Every record must appear in the answer exactly as it stands.

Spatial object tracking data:
******************************
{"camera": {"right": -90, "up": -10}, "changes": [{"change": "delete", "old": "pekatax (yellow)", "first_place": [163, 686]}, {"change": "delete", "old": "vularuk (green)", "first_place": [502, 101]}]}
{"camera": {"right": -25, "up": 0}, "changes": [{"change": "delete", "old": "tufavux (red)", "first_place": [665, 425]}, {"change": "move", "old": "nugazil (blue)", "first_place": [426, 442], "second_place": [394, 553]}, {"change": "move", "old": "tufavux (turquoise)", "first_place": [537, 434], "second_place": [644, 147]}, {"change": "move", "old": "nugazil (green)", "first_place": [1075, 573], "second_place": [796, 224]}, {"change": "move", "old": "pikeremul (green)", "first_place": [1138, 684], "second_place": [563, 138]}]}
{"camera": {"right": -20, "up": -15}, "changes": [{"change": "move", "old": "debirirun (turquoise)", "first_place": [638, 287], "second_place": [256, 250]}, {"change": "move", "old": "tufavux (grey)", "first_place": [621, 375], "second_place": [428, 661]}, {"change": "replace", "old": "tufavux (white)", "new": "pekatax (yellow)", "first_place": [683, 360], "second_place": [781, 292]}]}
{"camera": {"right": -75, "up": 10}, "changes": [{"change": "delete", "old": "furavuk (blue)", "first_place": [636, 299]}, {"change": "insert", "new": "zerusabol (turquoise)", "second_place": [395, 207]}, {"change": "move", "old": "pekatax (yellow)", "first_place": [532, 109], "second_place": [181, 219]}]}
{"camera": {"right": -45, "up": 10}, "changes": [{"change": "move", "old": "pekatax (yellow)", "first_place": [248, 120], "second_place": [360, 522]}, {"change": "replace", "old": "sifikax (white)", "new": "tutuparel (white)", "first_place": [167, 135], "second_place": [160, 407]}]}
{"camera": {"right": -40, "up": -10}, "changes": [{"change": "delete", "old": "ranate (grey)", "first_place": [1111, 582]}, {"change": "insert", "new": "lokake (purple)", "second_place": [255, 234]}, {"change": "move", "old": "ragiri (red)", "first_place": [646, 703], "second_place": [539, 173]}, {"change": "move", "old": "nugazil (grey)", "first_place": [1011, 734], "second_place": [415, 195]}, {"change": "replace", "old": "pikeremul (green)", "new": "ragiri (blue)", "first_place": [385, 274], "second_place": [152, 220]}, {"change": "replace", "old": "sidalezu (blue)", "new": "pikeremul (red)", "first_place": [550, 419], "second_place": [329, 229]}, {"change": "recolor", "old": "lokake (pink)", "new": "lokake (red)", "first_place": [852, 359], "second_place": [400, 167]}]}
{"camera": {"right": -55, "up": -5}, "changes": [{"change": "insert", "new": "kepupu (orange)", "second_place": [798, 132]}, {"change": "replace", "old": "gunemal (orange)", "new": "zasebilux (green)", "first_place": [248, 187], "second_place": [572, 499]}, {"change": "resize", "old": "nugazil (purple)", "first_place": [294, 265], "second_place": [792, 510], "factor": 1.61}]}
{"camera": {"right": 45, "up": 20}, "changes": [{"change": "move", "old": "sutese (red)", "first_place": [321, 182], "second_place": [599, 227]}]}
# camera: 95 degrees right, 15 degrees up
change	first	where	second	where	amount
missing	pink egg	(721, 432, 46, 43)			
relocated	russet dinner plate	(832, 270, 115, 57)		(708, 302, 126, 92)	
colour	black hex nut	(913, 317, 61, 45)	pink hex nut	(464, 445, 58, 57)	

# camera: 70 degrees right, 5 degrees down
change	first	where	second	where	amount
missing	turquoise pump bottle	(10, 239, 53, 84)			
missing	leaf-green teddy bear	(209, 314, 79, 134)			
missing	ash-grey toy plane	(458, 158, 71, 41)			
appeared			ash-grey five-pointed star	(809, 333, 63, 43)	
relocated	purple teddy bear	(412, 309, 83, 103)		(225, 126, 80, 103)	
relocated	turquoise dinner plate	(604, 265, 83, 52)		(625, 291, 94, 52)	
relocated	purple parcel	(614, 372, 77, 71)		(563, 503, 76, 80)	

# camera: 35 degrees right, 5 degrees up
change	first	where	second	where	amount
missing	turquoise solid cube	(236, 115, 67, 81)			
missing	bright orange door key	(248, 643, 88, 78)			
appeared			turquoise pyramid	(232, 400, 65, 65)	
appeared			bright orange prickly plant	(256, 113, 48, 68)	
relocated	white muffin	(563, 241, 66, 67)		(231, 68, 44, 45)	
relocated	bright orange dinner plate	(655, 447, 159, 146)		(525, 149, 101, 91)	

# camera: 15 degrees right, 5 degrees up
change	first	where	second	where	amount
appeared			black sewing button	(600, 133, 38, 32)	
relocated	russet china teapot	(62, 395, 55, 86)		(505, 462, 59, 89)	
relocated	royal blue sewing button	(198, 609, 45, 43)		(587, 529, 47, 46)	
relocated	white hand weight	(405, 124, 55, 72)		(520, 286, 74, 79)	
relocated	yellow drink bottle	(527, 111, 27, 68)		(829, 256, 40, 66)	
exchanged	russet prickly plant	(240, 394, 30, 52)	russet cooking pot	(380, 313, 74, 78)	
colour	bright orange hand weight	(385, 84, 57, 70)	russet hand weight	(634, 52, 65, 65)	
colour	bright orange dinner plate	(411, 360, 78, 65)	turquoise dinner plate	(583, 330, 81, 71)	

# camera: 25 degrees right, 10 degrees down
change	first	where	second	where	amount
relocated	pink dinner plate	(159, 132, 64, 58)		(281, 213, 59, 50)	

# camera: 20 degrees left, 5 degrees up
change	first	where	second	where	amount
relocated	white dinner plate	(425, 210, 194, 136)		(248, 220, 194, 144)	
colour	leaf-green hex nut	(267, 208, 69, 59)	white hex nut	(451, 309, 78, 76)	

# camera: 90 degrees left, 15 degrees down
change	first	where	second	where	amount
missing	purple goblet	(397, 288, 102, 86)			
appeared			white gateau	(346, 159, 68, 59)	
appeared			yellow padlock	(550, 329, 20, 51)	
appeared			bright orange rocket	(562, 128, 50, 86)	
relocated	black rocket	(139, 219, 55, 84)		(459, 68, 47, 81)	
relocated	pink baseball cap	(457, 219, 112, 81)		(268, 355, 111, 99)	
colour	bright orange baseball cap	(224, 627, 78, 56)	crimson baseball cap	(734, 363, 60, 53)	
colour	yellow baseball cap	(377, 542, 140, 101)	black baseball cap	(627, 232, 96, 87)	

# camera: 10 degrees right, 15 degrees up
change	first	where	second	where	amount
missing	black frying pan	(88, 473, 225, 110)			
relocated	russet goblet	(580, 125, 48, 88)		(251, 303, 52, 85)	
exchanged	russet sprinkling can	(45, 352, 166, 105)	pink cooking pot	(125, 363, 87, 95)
******************************
Reply:
{"camera": {"right": -90, "up": -10}, "changes": [{"change": "delete", "old": "pekatax (yellow)", "first_place": [163, 686]}, {"change": "delete", "old": "vularuk (green)", "first_place": [502, 101]}]}
{"camera": {"right": -25, "up": 0}, "changes": [{"change": "delete", "old": "tufavux (red)", "first_place": [665, 425]}, {"change": "move", "old": "nugazil (blue)", "first_place": [426, 442], "second_place": [394, 553]}, {"change": "move", "old": "tufavux (turquoise)", "first_place": [537, 434], "second_place": [644, 147]}, {"change": "move", "old": "nugazil (green)", "first_place": [1075, 573], "second_place": [796, 224]}, {"change": "move", "old": "pikeremul (green)", "first_place": [1138, 684], "second_place": [563, 138]}]}
{"camera": {"right": -20, "up": -15}, "changes": [{"change": "move", "old": "debirirun (turquoise)", "first_place": [638, 287], "second_place": [256, 250]}, {"change": "move", "old": "tufavux (grey)", "first_place": [621, 375], "second_place": [428, 661]}, {"change": "replace", "old": "tufavux (white)", "new": "pekatax (yellow)", "first_place": [683, 360], "second_place": [781, 292]}]}
{"camera": {"right": -75, "up": 10}, "changes": [{"change": "delete", "old": "furavuk (blue)", "first_place": [636, 299]}, {"change": "insert", "new": "zerusabol (turquoise)", "second_place": [395, 207]}, {"change": "move", "old": "pekatax (yellow)", "first_place": [532, 109], "second_place": [181, 219]}]}
{"camera": {"right": -45, "up": 10}, "changes": [{"change": "move", "old": "pekatax (yellow)", "first_place": [248, 120], "second_place": [360, 522]}, {"change": "replace", "old": "sifikax (white)", "new": "tutuparel (white)", "first_place": [167, 135], "second_place": [160, 407]}]}
{"camera": {"right": -40, "up": -10}, "changes": [{"change": "delete", "old": "ranate (grey)", "first_place": [1111, 582]}, {"change": "insert", "new": "lokake (purple)", "second_place": [255, 234]}, {"change": "move", "old": "ragiri (red)", "first_place": [646, 703], "second_place": [539, 173]}, {"change": "move", "old": "nugazil (grey)", "first_place": [1011, 734], "second_place": [415, 195]}, {"change": "replace", "old": "pikeremul (green)", "new": "ragiri (blue)", "first_place": [385, 274], "second_place": [152, 220]}, {"change": "replace", "old": "sidalezu (blue)", "new": "pikeremul (red)", "first_place": [550, 419], "second_place": [329, 229]}, {"change": "recolor", "old": "lokake (pink)", "new": "lokake (red)", "first_place": [852, 359], "second_place": [400, 167]}]}
{"camera": {"right": -55, "up": -5}, "changes": [{"change": "insert", "new": "kepupu (orange)", "second_place": [798, 132]}, {"change": "replace", "old": "gunemal (orange)", "new": "zasebilux (green)", "first_place": [248, 187], "second_place": [572, 499]}, {"change": "resize", "old": "nugazil (purple)", "first_place": [294, 265], "second_place": [792, 510], "factor": 1.61}]}
{"camera": {"right": 45, "up": 20}, "changes": [{"change": "move", "old": "sutese (red)", "first_place": [321, 182], "second_place": [599, 227]}]}
# camera: 95 degrees right, 15 degrees up
change	first	where	second	where	amount
missing	pink egg	(721, 432, 46, 43)			
relocated	russet dinner plate	(832, 270, 115, 57)		(708, 302, 126, 92)	
colour	black hex nut	(913, 317, 61, 45)	pink hex nut	(464, 445, 58, 57)	

# camera: 70 degrees right, 5 degrees down
change	first	where	second	where	amount
missing	turquoise pump bottle	(10, 239, 53, 84)			
missing	leaf-green teddy bear	(209, 314, 79, 134)			
missing	ash-grey toy plane	(458, 158, 71, 41)			
appeared			ash-grey five-pointed star	(809, 333, 63, 43)	
relocated	purple teddy bear	(412, 309, 83, 103)		(225, 126, 80, 103)	
relocated	turquoise dinner plate	(604, 265, 83, 52)		(625, 291, 94, 52)	
relocated	purple parcel	(614, 372, 77, 71)		(563, 503, 76, 80)	

# camera: 35 degrees right, 5 degrees up
change	first	where	second	where	amount
missing	turquoise solid cube	(236, 115, 67, 81)			
missing	bright orange door key	(248, 643, 88, 78)			
appeared			turquoise pyramid	(232, 400, 65, 65)	
appeared			bright orange prickly plant	(256, 113, 48, 68)	
relocated	white muffin	(563, 241, 66, 67)		(231, 68, 44, 45)	
relocated	bright orange dinner plate	(655, 447, 159, 146)		(525, 149, 101, 91)	

# camera: 15 degrees right, 5 degrees up
change	first	where	second	where	amount
appeared			black sewing button	(600, 133, 38, 32)	
relocated	russet china teapot	(62, 395, 55, 86)		(505, 462, 59, 89)	
relocated	royal blue sewing button	(198, 609, 45, 43)		(587, 529, 47, 46)	
relocated	white hand weight	(405, 124, 55, 72)		(520, 286, 74, 79)	
relocated	yellow drink bottle	(527, 111, 27, 68)		(829, 256, 40, 66)	
exchanged	russet prickly plant	(240, 394, 30, 52)	russet cooking pot	(380, 313, 74, 78)	
colour	bright orange hand weight	(385, 84, 57, 70)	russet hand weight	(634, 52, 65, 65)	
colour	bright orange dinner plate	(411, 360, 78, 65)	turquoise dinner plate	(583, 330, 81, 71)	

# camera: 25 degrees right, 10 degrees down
change	first	where	second	where	amount
relocated	pink dinner plate	(159, 132, 64, 58)		(281, 213, 59, 50)	

# camera: 20 degrees left, 5 degrees up
change	first	where	second	where	amount
relocated	white dinner plate	(425, 210, 194, 136)		(248, 220, 194, 144)	
colour	leaf-green hex nut	(267, 208, 69, 59)	white hex nut	(451, 309, 78, 76)	

# camera: 90 degrees left, 15 degrees down
change	first	where	second	where	amount
missing	purple goblet	(397, 288, 102, 86)			
appeared			white gateau	(346, 159, 68, 59)	
appeared			yellow padlock	(550, 329, 20, 51)	
appeared			bright orange rocket	(562, 128, 50, 86)	
relocated	black rocket	(139, 219, 55, 84)		(459, 68, 47, 81)	
relocated	pink baseball cap	(457, 219, 112, 81)		(268, 355, 111, 99)	
colour	bright orange baseball cap	(224, 627, 78, 56)	crimson baseball cap	(734, 363, 60, 53)	
colour	yellow baseball cap	(377, 542, 140, 101)	black baseball cap	(627, 232, 96, 87)	

# camera: 10 degrees right, 15 degrees up
change	first	where	second	where	amount
missing	black frying pan	(88, 473, 225, 110)			
relocated	russet goblet	(580, 125, 48, 88)		(251, 303, 52, 85)	
exchanged	russet sprinkling can	(45, 352, 166, 105)	pink cooking pot	(125, 363, 87, 95)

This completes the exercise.